(Records drawn from a dataset)
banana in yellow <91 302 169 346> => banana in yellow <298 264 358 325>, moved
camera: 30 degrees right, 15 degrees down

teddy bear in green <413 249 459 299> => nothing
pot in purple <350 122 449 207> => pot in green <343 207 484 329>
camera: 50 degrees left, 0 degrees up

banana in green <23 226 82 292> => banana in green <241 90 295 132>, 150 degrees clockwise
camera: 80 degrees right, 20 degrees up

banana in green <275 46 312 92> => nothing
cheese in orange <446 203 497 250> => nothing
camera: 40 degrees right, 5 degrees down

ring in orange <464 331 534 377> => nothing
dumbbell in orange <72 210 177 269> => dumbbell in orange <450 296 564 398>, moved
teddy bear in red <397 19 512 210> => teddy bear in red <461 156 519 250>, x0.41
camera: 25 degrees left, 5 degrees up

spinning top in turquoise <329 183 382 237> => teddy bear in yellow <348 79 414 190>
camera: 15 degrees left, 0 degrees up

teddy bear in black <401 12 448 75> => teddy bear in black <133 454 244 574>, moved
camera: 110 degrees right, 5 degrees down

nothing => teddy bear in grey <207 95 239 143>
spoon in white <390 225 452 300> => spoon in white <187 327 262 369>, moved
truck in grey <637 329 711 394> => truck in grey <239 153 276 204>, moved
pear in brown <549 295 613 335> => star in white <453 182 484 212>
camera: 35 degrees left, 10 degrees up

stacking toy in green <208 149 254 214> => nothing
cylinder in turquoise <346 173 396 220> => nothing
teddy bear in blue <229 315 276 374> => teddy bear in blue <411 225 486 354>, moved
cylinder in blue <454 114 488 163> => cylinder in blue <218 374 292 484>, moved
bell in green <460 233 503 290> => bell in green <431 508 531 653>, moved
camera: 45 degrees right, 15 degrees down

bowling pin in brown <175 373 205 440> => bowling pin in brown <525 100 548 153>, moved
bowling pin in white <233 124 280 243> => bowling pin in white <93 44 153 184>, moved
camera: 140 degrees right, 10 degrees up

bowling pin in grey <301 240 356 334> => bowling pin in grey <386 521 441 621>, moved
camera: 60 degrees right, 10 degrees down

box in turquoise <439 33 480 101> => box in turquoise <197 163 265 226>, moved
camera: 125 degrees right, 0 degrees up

• EXERCISE REQUIREMENTS
Nothing but the lines above from the one containing "spinning top in" through the one containing "camera: 140 degrees right, 10 degrees up" should appear in the answer, each repeated exactly.

• RESPONSE TO THIS EXERCISE
spinning top in turquoise <329 183 382 237> => teddy bear in yellow <348 79 414 190>
camera: 15 degrees left, 0 degrees up

teddy bear in black <401 12 448 75> => teddy bear in black <133 454 244 574>, moved
camera: 110 degrees right, 5 degrees down

nothing => teddy bear in grey <207 95 239 143>
spoon in white <390 225 452 300> => spoon in white <187 327 262 369>, moved
truck in grey <637 329 711 394> => truck in grey <239 153 276 204>, moved
pear in brown <549 295 613 335> => star in white <453 182 484 212>
camera: 35 degrees left, 10 degrees up

stacking toy in green <208 149 254 214> => nothing
cylinder in turquoise <346 173 396 220> => nothing
teddy bear in blue <229 315 276 374> => teddy bear in blue <411 225 486 354>, moved
cylinder in blue <454 114 488 163> => cylinder in blue <218 374 292 484>, moved
bell in green <460 233 503 290> => bell in green <431 508 531 653>, moved
camera: 45 degrees right, 15 degrees down

bowling pin in brown <175 373 205 440> => bowling pin in brown <525 100 548 153>, moved
bowling pin in white <233 124 280 243> => bowling pin in white <93 44 153 184>, moved
camera: 140 degrees right, 10 degrees up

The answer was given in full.